**Work required**
Make a tally of the lines in the records that include the string "degrees", and give only that number.

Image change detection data
□ □ □ □ □

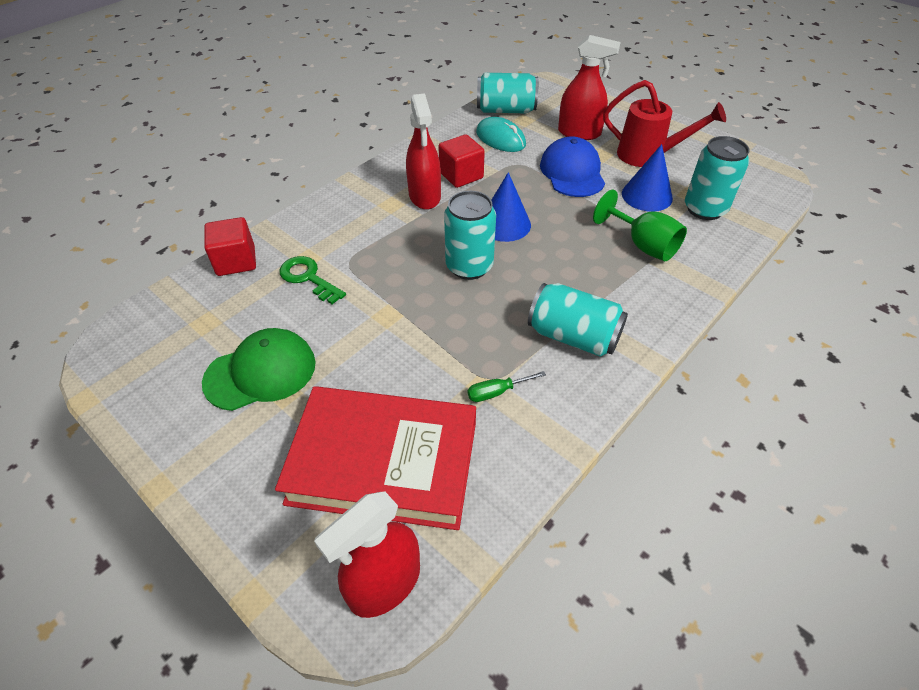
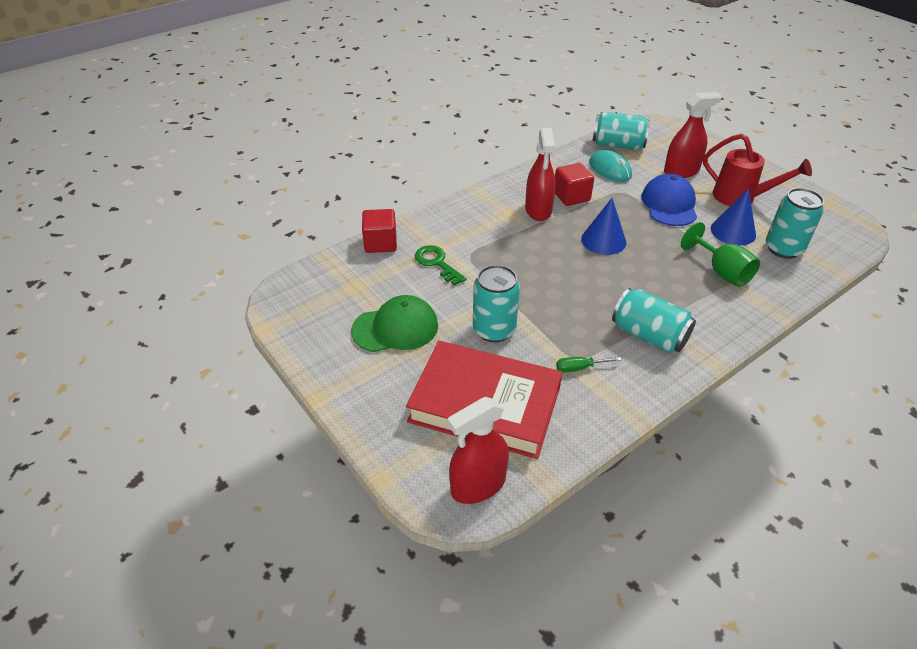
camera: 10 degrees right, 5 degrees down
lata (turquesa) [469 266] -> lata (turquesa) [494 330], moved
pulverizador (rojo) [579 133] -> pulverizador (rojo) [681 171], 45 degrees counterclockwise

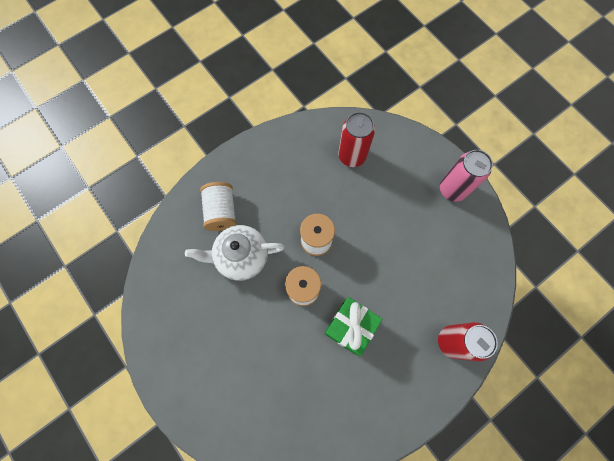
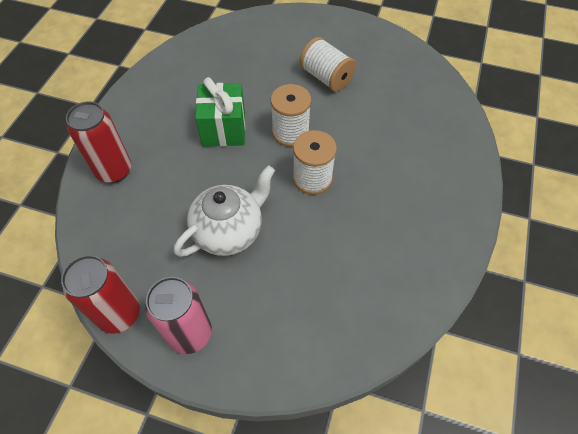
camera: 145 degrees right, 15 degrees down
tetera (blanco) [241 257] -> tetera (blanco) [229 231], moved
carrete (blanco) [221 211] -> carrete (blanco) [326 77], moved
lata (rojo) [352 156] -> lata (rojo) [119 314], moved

□ □ □ □ □

**Result of this task**
3